Set down, exactly and with nothing added, the lines running from the one that holds "Someone repainted the" to the final line of the records. Pictures stay out of the copy.

"""

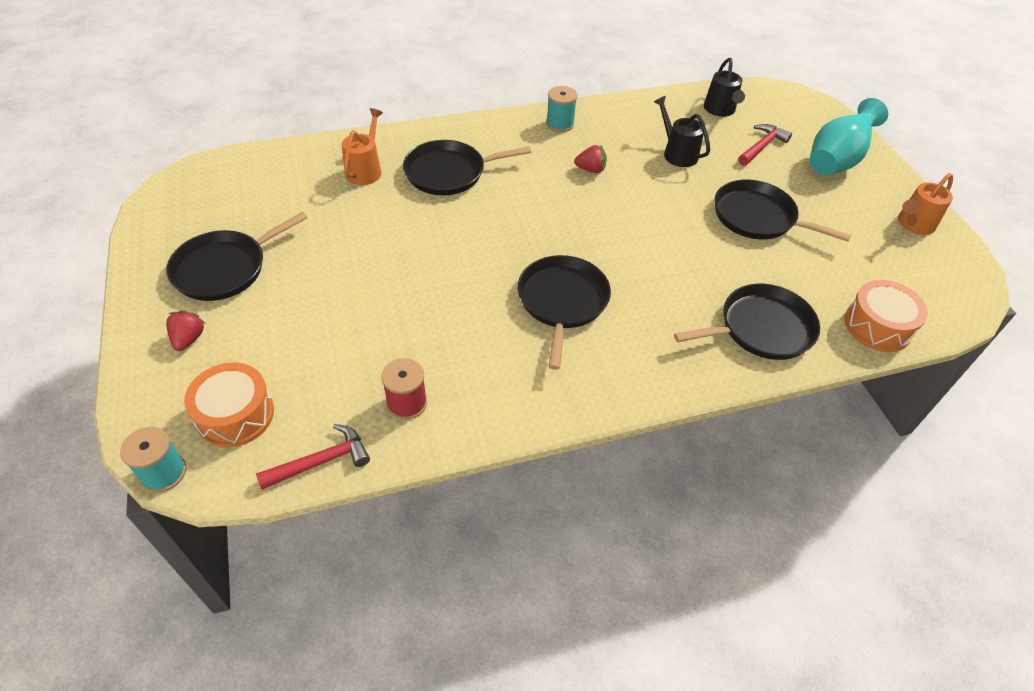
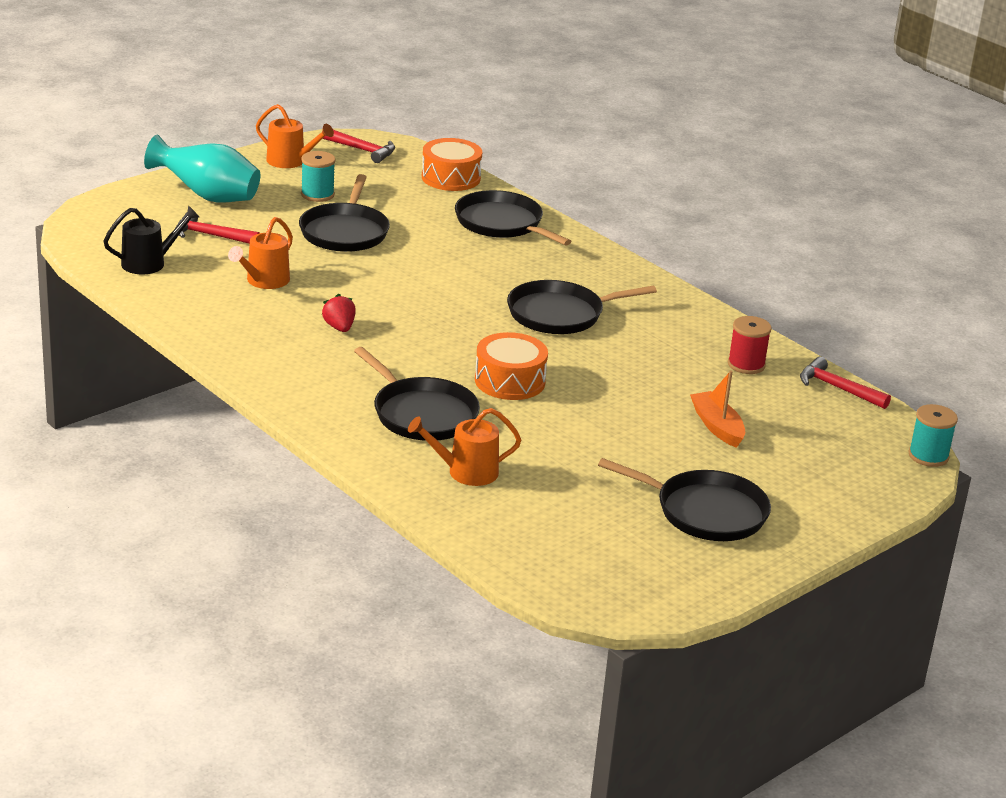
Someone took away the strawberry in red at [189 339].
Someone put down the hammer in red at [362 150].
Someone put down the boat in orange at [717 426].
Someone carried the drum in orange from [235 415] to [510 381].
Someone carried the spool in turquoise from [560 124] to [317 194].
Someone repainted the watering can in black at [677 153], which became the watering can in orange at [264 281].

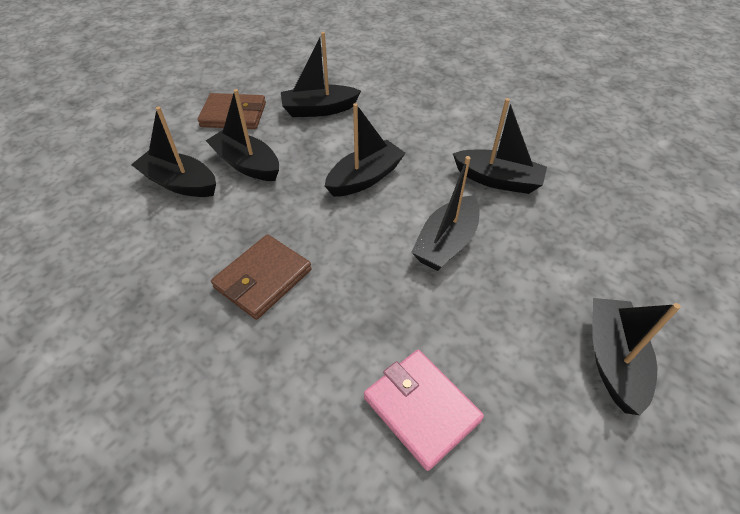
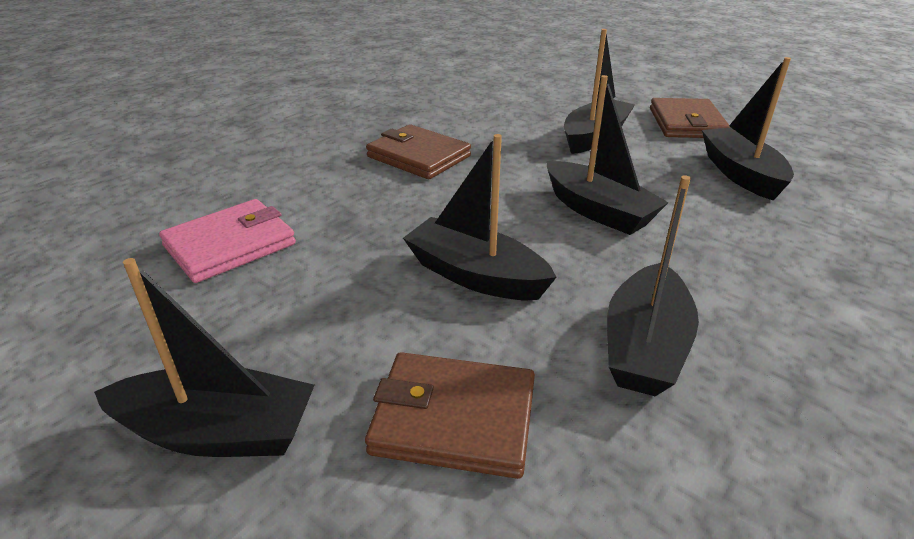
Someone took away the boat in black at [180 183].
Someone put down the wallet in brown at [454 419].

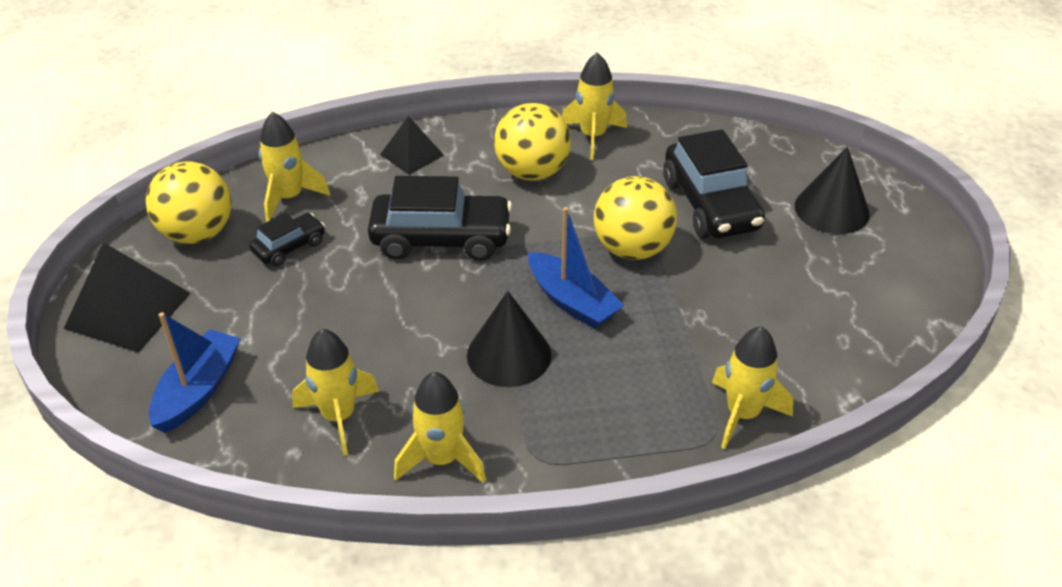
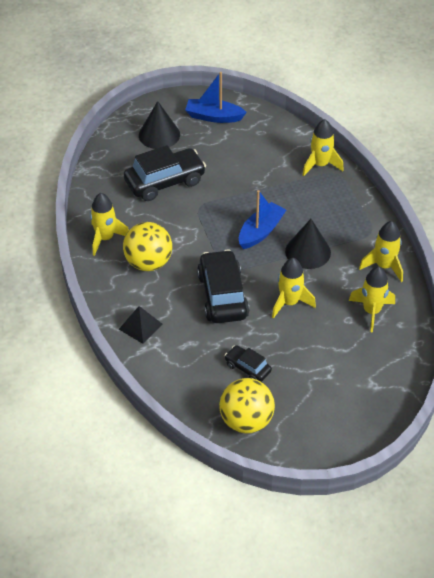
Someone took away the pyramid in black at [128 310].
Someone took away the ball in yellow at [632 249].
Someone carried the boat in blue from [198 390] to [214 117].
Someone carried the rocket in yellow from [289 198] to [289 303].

"""

:: Exercise answer ::
Someone repainted the watering can in black at [677 153], which became the watering can in orange at [264 281].

Someone took away the boat in black at [180 183].
Someone put down the wallet in brown at [454 419].

Someone took away the pyramid in black at [128 310].
Someone took away the ball in yellow at [632 249].
Someone carried the boat in blue from [198 390] to [214 117].
Someone carried the rocket in yellow from [289 198] to [289 303].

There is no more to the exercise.